Images with polygon outlines
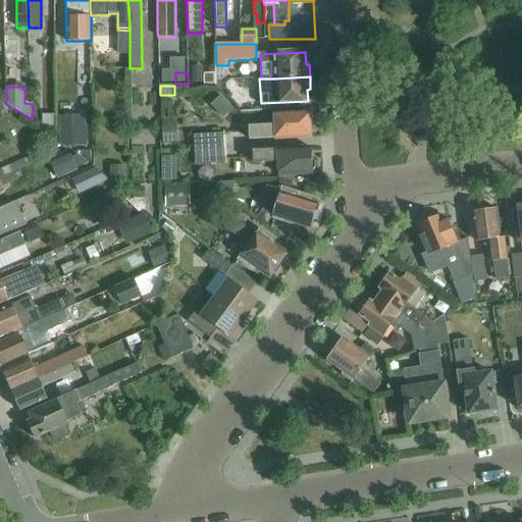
[(89,144),(87,110),(64,110),(65,145),(89,144)]
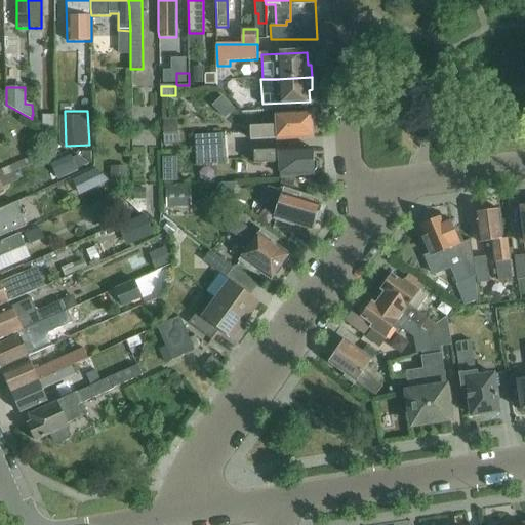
[(312,126),(314,125),(314,116),(312,115),(312,113),(277,115),(277,124),(274,124),(274,122),(251,123),(252,142),(313,137),(312,126)]
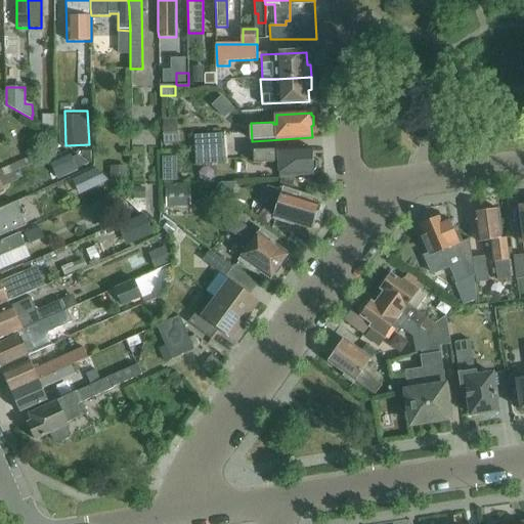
[(43,116),(43,130),(55,129),(54,116),(43,116)]
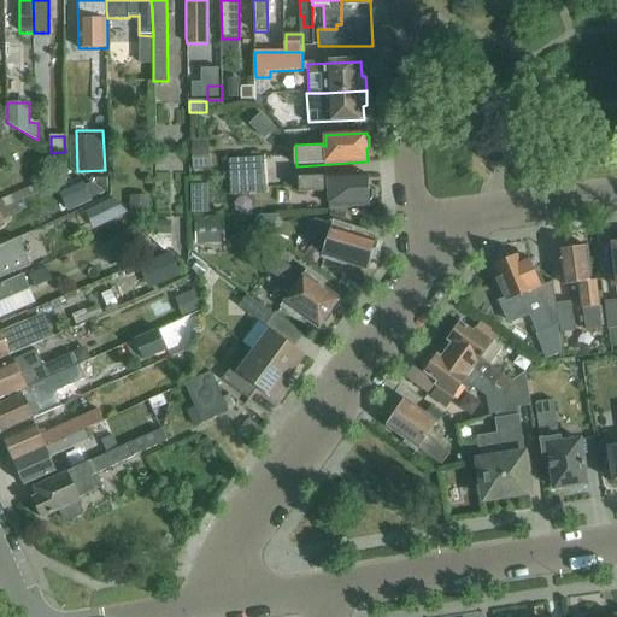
[(209,140),(192,141),(193,170),(210,170),(209,140)]
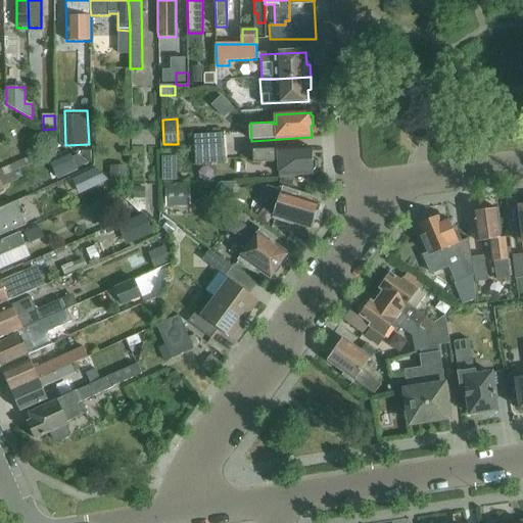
[(193,135),(193,149),(224,147),(224,133),(193,135)]
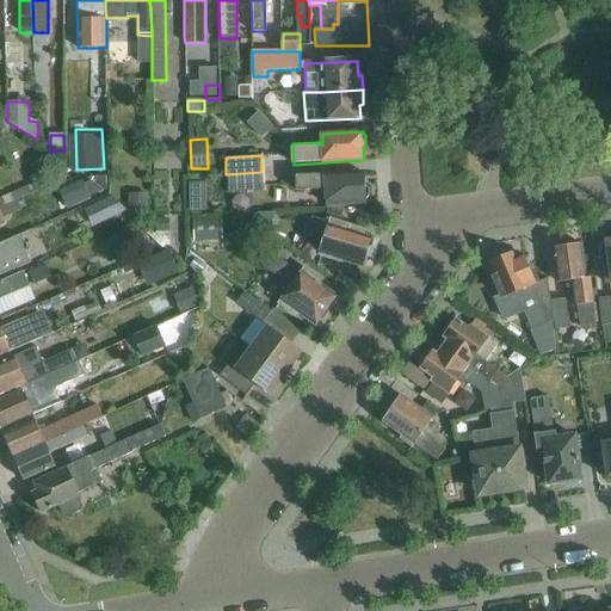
[(226,176),(227,193),(263,191),(263,174),(226,176)]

### Work to be completed:
Provide the lines again, unchanged, from where the data above begins through the line containing "[(193,135),(193,149),(224,147),(224,133),(193,135)]", both ends included, omitting pictures and adding nothing.

### Response area:
[(89,144),(87,110),(64,110),(65,145),(89,144)]
[(312,126),(314,125),(314,116),(312,115),(312,113),(277,115),(277,124),(274,124),(274,122),(251,123),(252,142),(313,137),(312,126)]
[(43,116),(43,130),(55,129),(54,116),(43,116)]
[(209,140),(192,141),(193,170),(210,170),(209,140)]
[(193,135),(193,149),(224,147),(224,133),(193,135)]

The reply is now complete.